To do:
The answer must reproduce all of the data below exactly and contain no images.

(Stored dataset items)

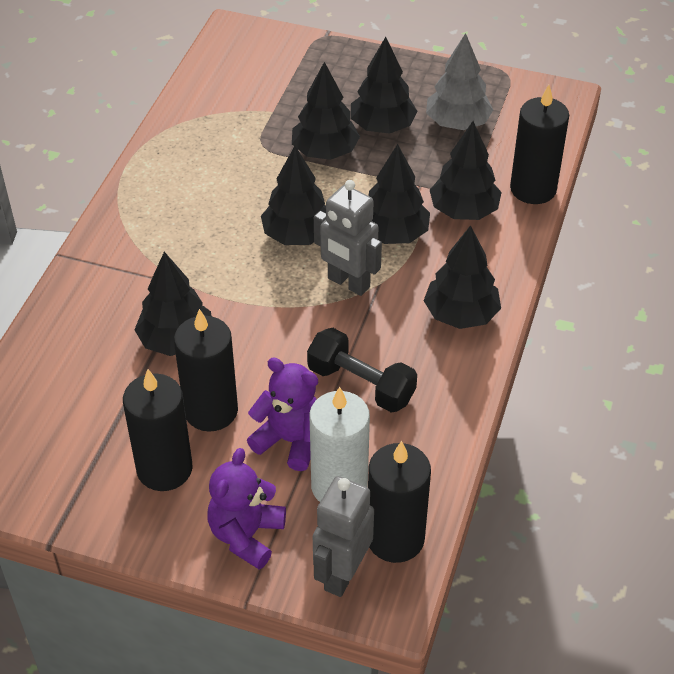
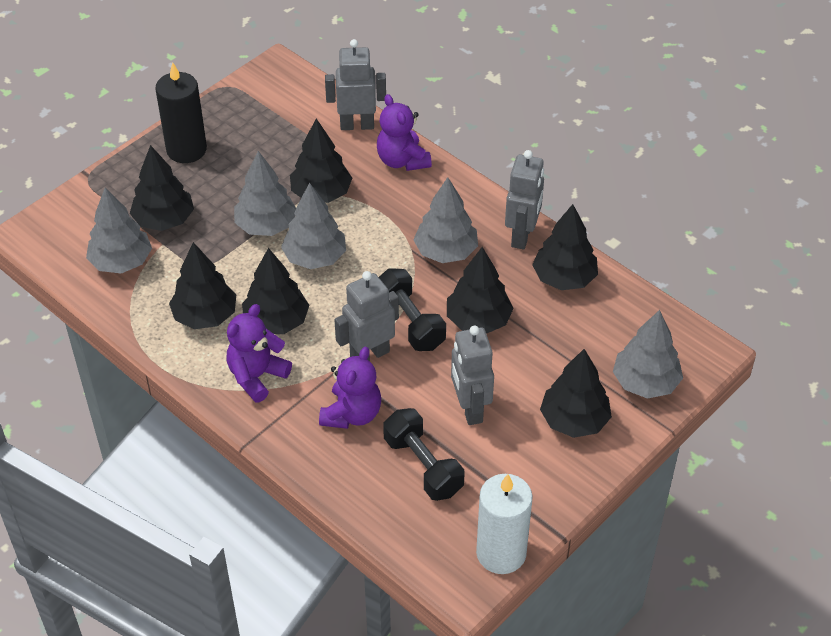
black candle: 4 -> 1
black dumbbell: 1 -> 2
grey robot: 2 -> 4
grey tree: 1 -> 5
purple teddy bear: 2 -> 3

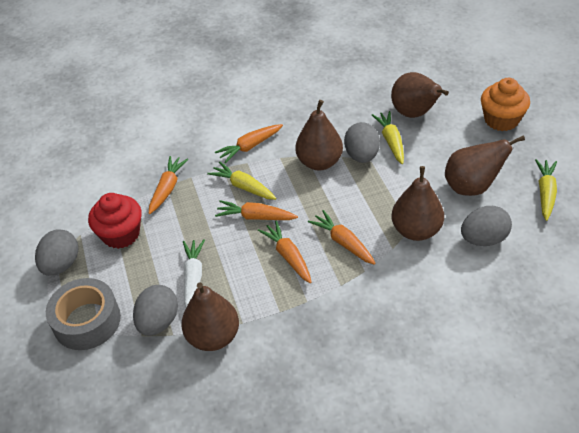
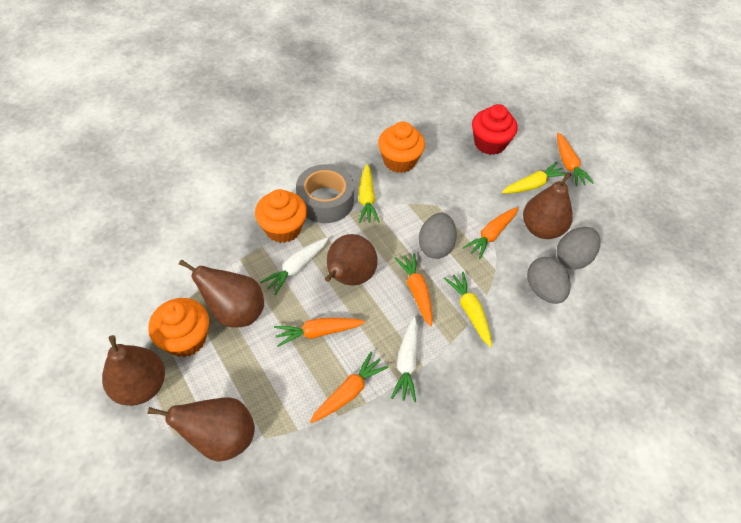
grey egg: 4 -> 3
orange cupcake: 1 -> 3
white carrot: 1 -> 2

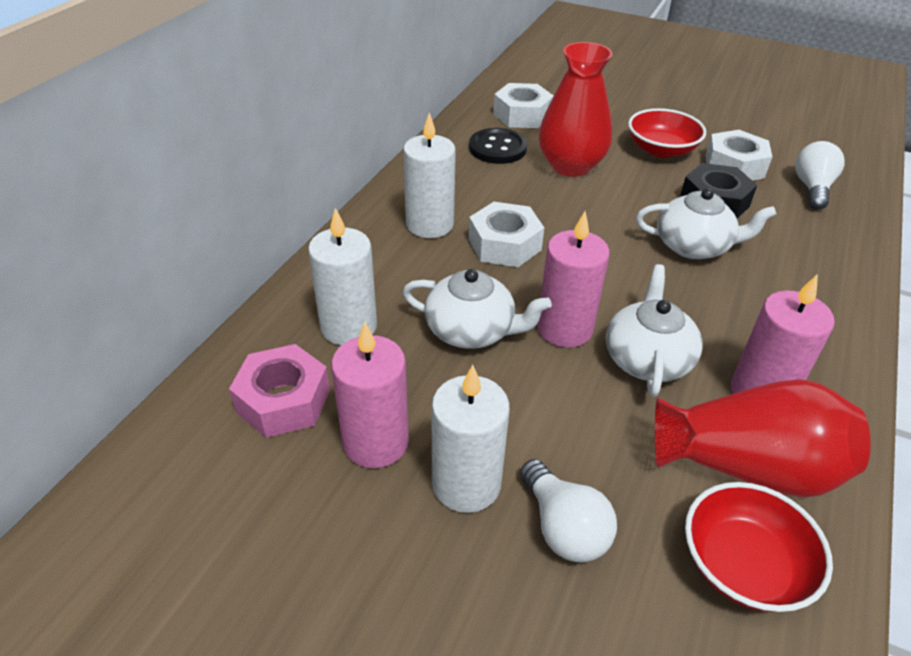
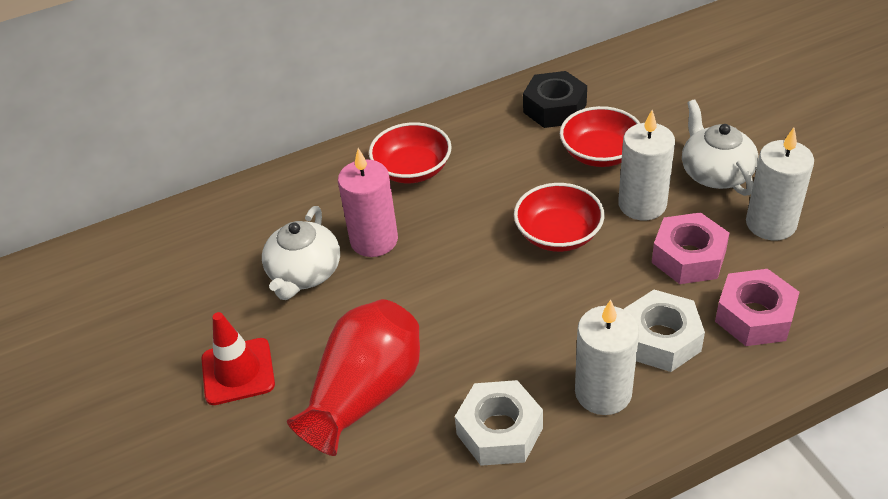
black button: 1 -> 0
pink candle: 3 -> 1
pink nut: 1 -> 2
red bowl: 2 -> 3
red traffic cone: 0 -> 1
red vase: 2 -> 1
white light bulb: 2 -> 0
white nut: 3 -> 2
white teapot: 3 -> 2

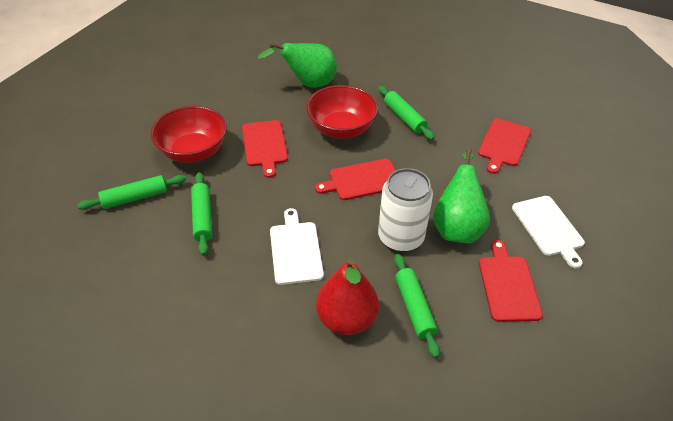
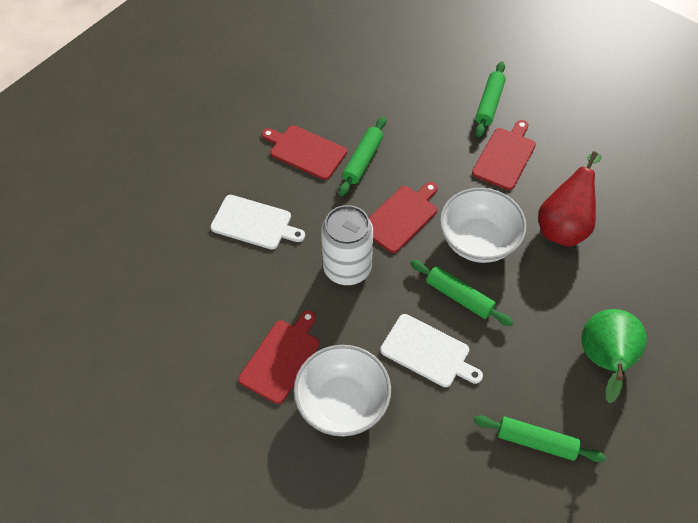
green pear: 2 -> 1
red bowl: 2 -> 0
white bowl: 0 -> 2

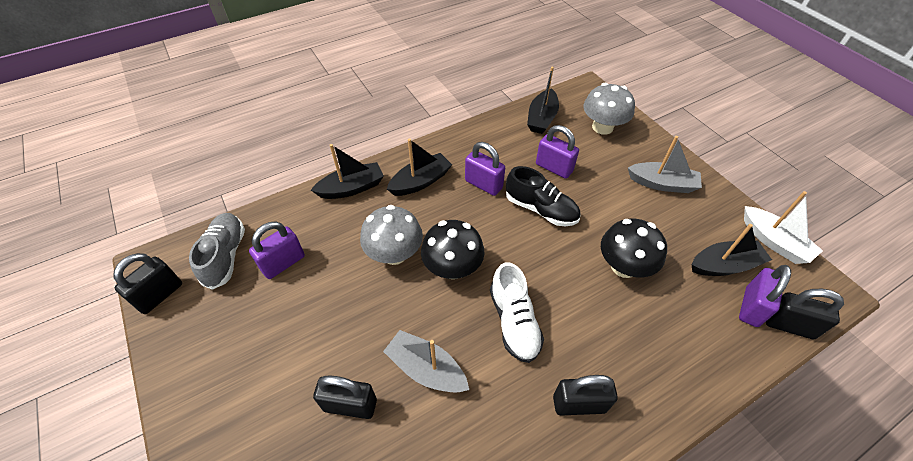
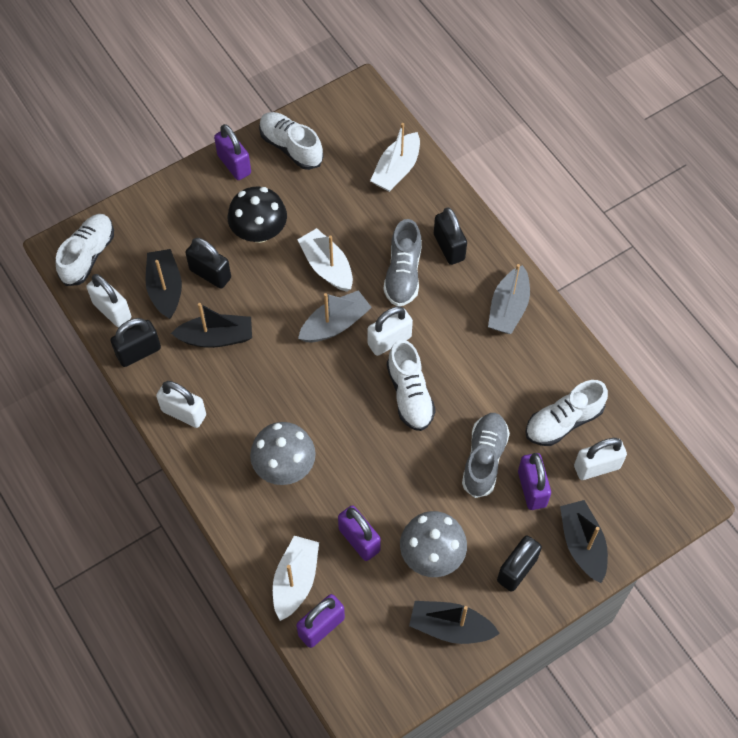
black mushroom: 2 -> 1
black shoe: 1 -> 0
grey shoe: 1 -> 2
white boat: 1 -> 3
white padlock: 0 -> 4
white shoe: 1 -> 4

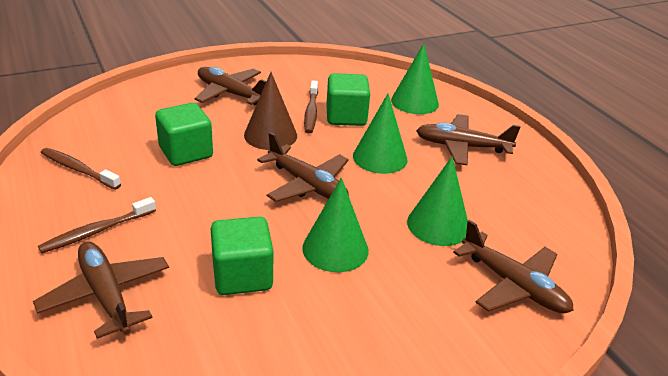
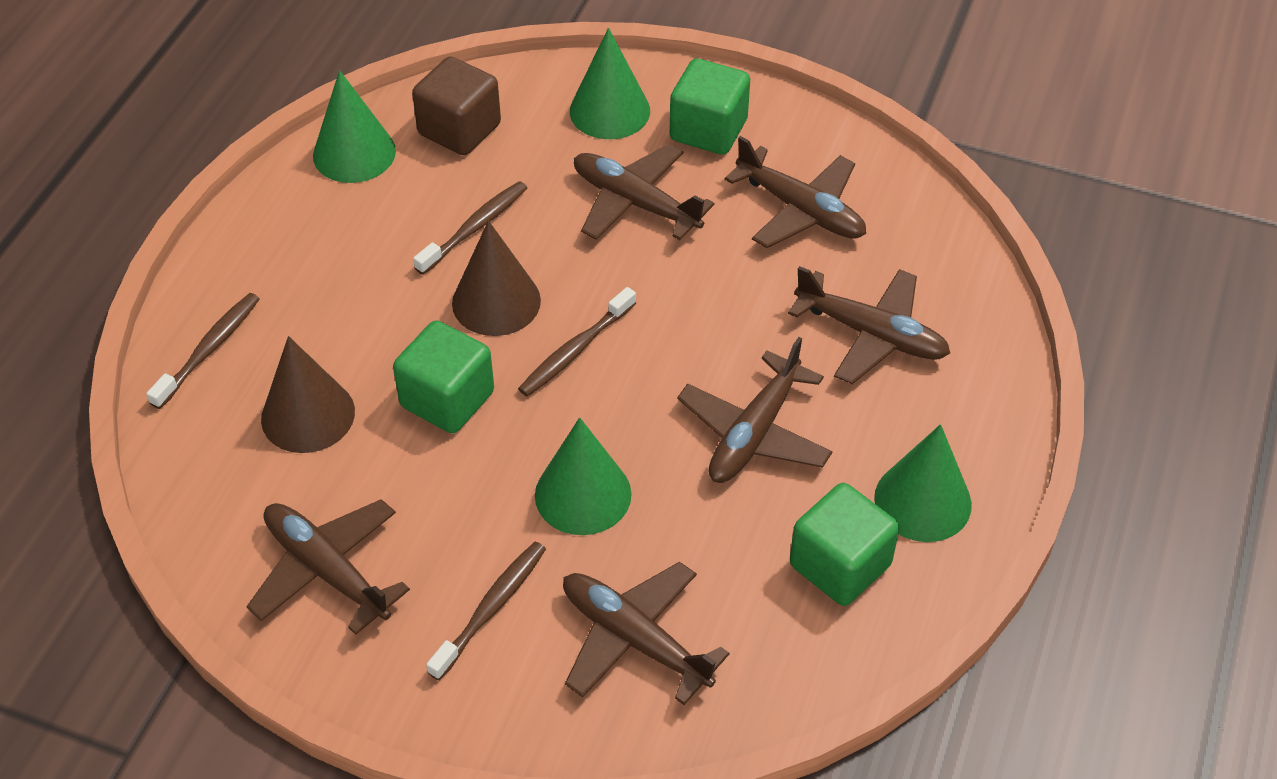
brown cone: 1 -> 2
brown cube: 0 -> 1
brown plane: 5 -> 6
brown toothbrush: 3 -> 4

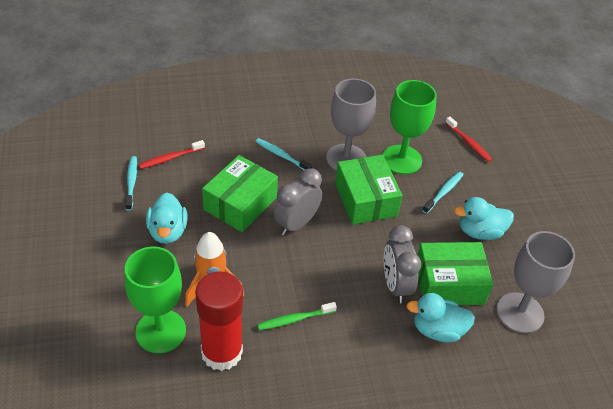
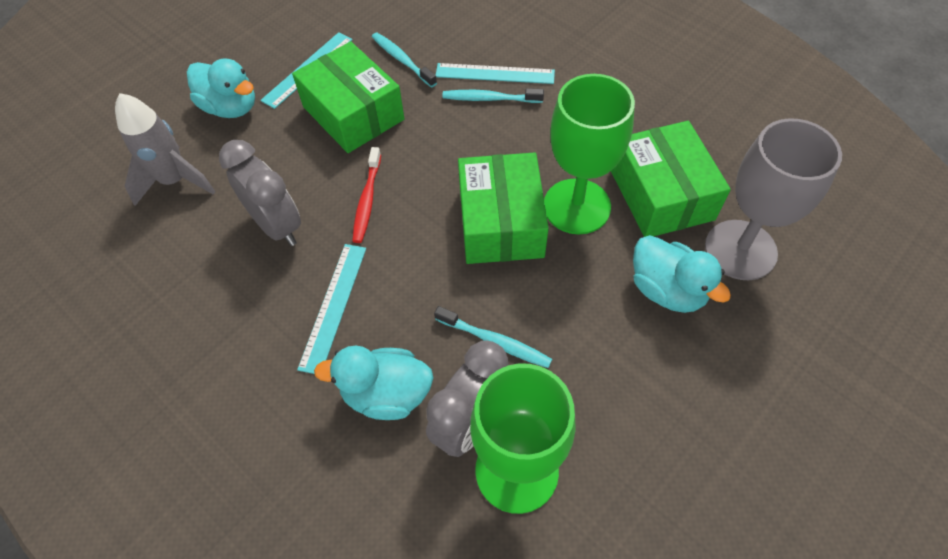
green toothbrush: 1 -> 0
grey goblet: 2 -> 1
grey rocket: 0 -> 1
orange rocket: 1 -> 0
red glue stick: 1 -> 0
red toothbrush: 2 -> 1
turquoise ruler: 0 -> 3

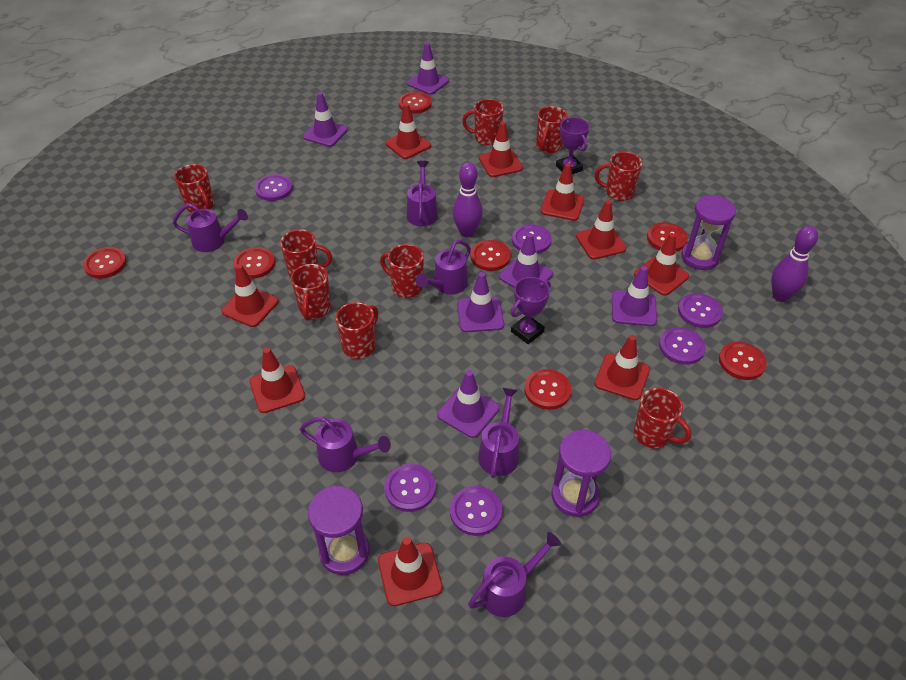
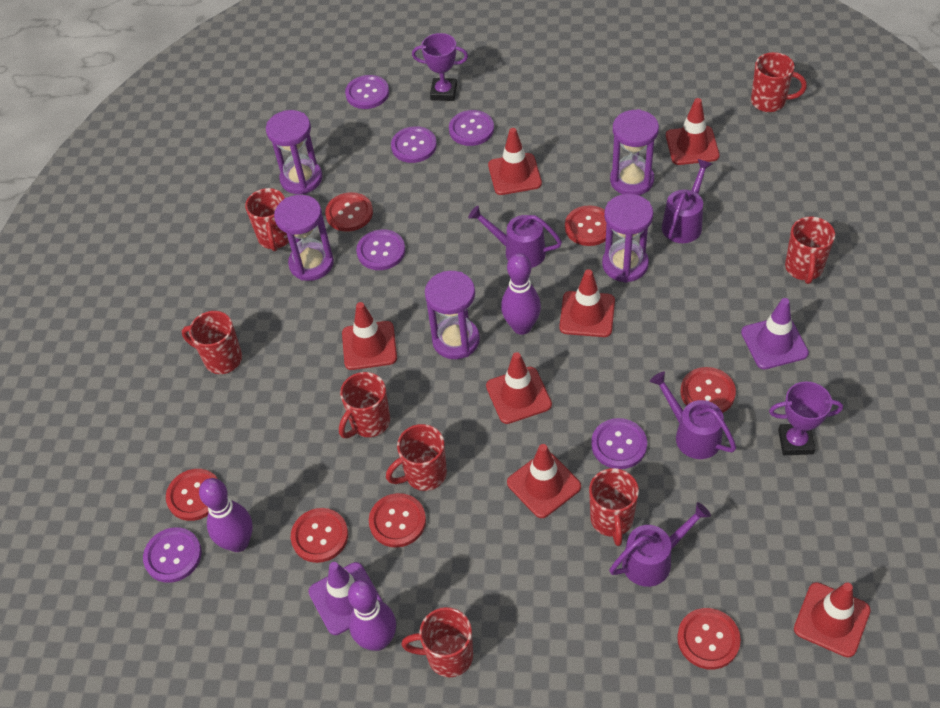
purple bowling pin: 2 -> 3
purple hourglass: 3 -> 5
purple traffic cone: 6 -> 2
purple watering can: 6 -> 4
red mug: 9 -> 8
red traffic cone: 9 -> 7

Exercise answer:
black candle: 4 -> 1
black dumbbell: 1 -> 2
grey robot: 2 -> 4
grey tree: 1 -> 5
purple teddy bear: 2 -> 3

grey egg: 4 -> 3
orange cupcake: 1 -> 3
white carrot: 1 -> 2

black button: 1 -> 0
pink candle: 3 -> 1
pink nut: 1 -> 2
red bowl: 2 -> 3
red traffic cone: 0 -> 1
red vase: 2 -> 1
white light bulb: 2 -> 0
white nut: 3 -> 2
white teapot: 3 -> 2

green pear: 2 -> 1
red bowl: 2 -> 0
white bowl: 0 -> 2

black mushroom: 2 -> 1
black shoe: 1 -> 0
grey shoe: 1 -> 2
white boat: 1 -> 3
white padlock: 0 -> 4
white shoe: 1 -> 4

brown cone: 1 -> 2
brown cube: 0 -> 1
brown plane: 5 -> 6
brown toothbrush: 3 -> 4

green toothbrush: 1 -> 0
grey goblet: 2 -> 1
grey rocket: 0 -> 1
orange rocket: 1 -> 0
red glue stick: 1 -> 0
red toothbrush: 2 -> 1
turquoise ruler: 0 -> 3

purple bowling pin: 2 -> 3
purple hourglass: 3 -> 5
purple traffic cone: 6 -> 2
purple watering can: 6 -> 4
red mug: 9 -> 8
red traffic cone: 9 -> 7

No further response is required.